Aim: Give these lines as a JSON list of strings, with one string per line and blank lines omitted.

══ Records for the exercise ══

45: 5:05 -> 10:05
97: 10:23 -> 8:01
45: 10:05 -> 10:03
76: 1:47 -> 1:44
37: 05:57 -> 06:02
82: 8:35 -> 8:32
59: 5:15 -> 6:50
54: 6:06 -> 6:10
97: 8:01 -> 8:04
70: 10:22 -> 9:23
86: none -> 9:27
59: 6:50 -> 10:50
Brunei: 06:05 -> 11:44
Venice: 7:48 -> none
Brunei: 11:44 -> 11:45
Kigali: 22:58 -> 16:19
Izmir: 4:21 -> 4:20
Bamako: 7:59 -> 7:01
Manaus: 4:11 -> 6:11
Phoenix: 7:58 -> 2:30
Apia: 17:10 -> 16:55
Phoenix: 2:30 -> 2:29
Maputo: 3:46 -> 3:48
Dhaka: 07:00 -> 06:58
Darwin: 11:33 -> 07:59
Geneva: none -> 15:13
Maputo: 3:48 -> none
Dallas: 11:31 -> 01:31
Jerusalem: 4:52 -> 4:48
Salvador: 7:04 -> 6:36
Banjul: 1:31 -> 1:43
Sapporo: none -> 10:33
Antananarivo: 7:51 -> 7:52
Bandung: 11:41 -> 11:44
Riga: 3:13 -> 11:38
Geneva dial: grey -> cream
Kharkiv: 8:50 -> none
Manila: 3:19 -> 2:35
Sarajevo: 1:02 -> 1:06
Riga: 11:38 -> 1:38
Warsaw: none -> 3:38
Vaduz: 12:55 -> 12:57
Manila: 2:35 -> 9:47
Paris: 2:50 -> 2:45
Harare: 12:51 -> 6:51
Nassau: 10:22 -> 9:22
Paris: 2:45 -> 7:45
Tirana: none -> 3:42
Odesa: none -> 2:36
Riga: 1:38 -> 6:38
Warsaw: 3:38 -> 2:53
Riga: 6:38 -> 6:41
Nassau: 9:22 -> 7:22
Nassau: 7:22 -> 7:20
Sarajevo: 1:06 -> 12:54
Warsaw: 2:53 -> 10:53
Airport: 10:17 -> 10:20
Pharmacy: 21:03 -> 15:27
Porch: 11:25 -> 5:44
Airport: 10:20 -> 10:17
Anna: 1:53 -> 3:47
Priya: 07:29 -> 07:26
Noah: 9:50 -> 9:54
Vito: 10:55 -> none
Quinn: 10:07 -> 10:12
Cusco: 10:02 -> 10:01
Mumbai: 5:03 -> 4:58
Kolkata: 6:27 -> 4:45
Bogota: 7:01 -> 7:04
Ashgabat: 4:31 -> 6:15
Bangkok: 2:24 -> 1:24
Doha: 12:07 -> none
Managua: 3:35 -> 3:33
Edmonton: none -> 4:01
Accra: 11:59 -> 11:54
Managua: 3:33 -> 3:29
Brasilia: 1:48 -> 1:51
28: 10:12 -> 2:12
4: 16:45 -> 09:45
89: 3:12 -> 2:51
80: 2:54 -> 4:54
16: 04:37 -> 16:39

═══

Solution below:
[
  "45: 5:05 -> 10:05",
  "97: 10:23 -> 8:01",
  "45: 10:05 -> 10:03",
  "76: 1:47 -> 1:44",
  "37: 05:57 -> 06:02",
  "82: 8:35 -> 8:32",
  "59: 5:15 -> 6:50",
  "54: 6:06 -> 6:10",
  "97: 8:01 -> 8:04",
  "70: 10:22 -> 9:23",
  "86: none -> 9:27",
  "59: 6:50 -> 10:50",
  "Brunei: 06:05 -> 11:44",
  "Venice: 7:48 -> none",
  "Brunei: 11:44 -> 11:45",
  "Kigali: 22:58 -> 16:19",
  "Izmir: 4:21 -> 4:20",
  "Bamako: 7:59 -> 7:01",
  "Manaus: 4:11 -> 6:11",
  "Phoenix: 7:58 -> 2:30",
  "Apia: 17:10 -> 16:55",
  "Phoenix: 2:30 -> 2:29",
  "Maputo: 3:46 -> 3:48",
  "Dhaka: 07:00 -> 06:58",
  "Darwin: 11:33 -> 07:59",
  "Geneva: none -> 15:13",
  "Maputo: 3:48 -> none",
  "Dallas: 11:31 -> 01:31",
  "Jerusalem: 4:52 -> 4:48",
  "Salvador: 7:04 -> 6:36",
  "Banjul: 1:31 -> 1:43",
  "Sapporo: none -> 10:33",
  "Antananarivo: 7:51 -> 7:52",
  "Bandung: 11:41 -> 11:44",
  "Riga: 3:13 -> 11:38",
  "Geneva dial: grey -> cream",
  "Kharkiv: 8:50 -> none",
  "Manila: 3:19 -> 2:35",
  "Sarajevo: 1:02 -> 1:06",
  "Riga: 11:38 -> 1:38",
  "Warsaw: none -> 3:38",
  "Vaduz: 12:55 -> 12:57",
  "Manila: 2:35 -> 9:47",
  "Paris: 2:50 -> 2:45",
  "Harare: 12:51 -> 6:51",
  "Nassau: 10:22 -> 9:22",
  "Paris: 2:45 -> 7:45",
  "Tirana: none -> 3:42",
  "Odesa: none -> 2:36",
  "Riga: 1:38 -> 6:38",
  "Warsaw: 3:38 -> 2:53",
  "Riga: 6:38 -> 6:41",
  "Nassau: 9:22 -> 7:22",
  "Nassau: 7:22 -> 7:20",
  "Sarajevo: 1:06 -> 12:54",
  "Warsaw: 2:53 -> 10:53",
  "Airport: 10:17 -> 10:20",
  "Pharmacy: 21:03 -> 15:27",
  "Porch: 11:25 -> 5:44",
  "Airport: 10:20 -> 10:17",
  "Anna: 1:53 -> 3:47",
  "Priya: 07:29 -> 07:26",
  "Noah: 9:50 -> 9:54",
  "Vito: 10:55 -> none",
  "Quinn: 10:07 -> 10:12",
  "Cusco: 10:02 -> 10:01",
  "Mumbai: 5:03 -> 4:58",
  "Kolkata: 6:27 -> 4:45",
  "Bogota: 7:01 -> 7:04",
  "Ashgabat: 4:31 -> 6:15",
  "Bangkok: 2:24 -> 1:24",
  "Doha: 12:07 -> none",
  "Managua: 3:35 -> 3:33",
  "Edmonton: none -> 4:01",
  "Accra: 11:59 -> 11:54",
  "Managua: 3:33 -> 3:29",
  "Brasilia: 1:48 -> 1:51",
  "28: 10:12 -> 2:12",
  "4: 16:45 -> 09:45",
  "89: 3:12 -> 2:51",
  "80: 2:54 -> 4:54",
  "16: 04:37 -> 16:39"
]